### Provided data
──────────────────────────────
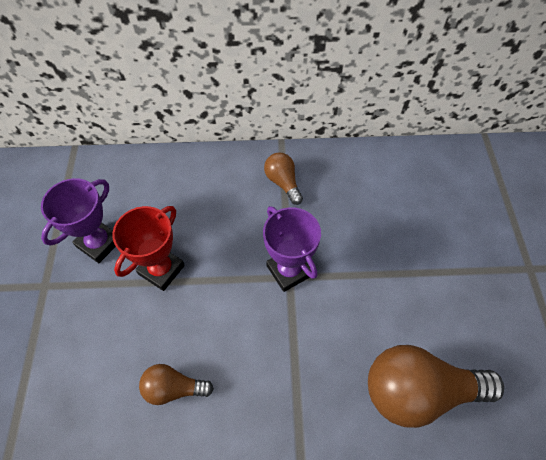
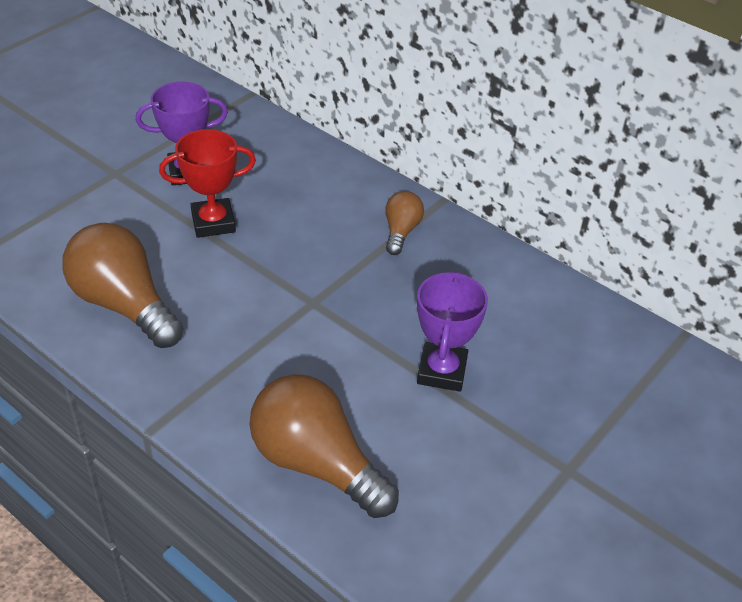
camera: 40 degrees right, 15 degrees down
(173, 388) = (124, 304): brown light bulb -> brown light bulb, size x1.92
(289, 271) = (318, 297): purple trophy -> purple trophy (442, 371)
──────────────────────────────
### What the task requires
Start at the first line and set down all of the data exactly, passing over the pictures.

### Output for this task
camera: 40 degrees right, 15 degrees down
(173, 388) = (124, 304): brown light bulb -> brown light bulb, size x1.92
(289, 271) = (318, 297): purple trophy -> purple trophy (442, 371)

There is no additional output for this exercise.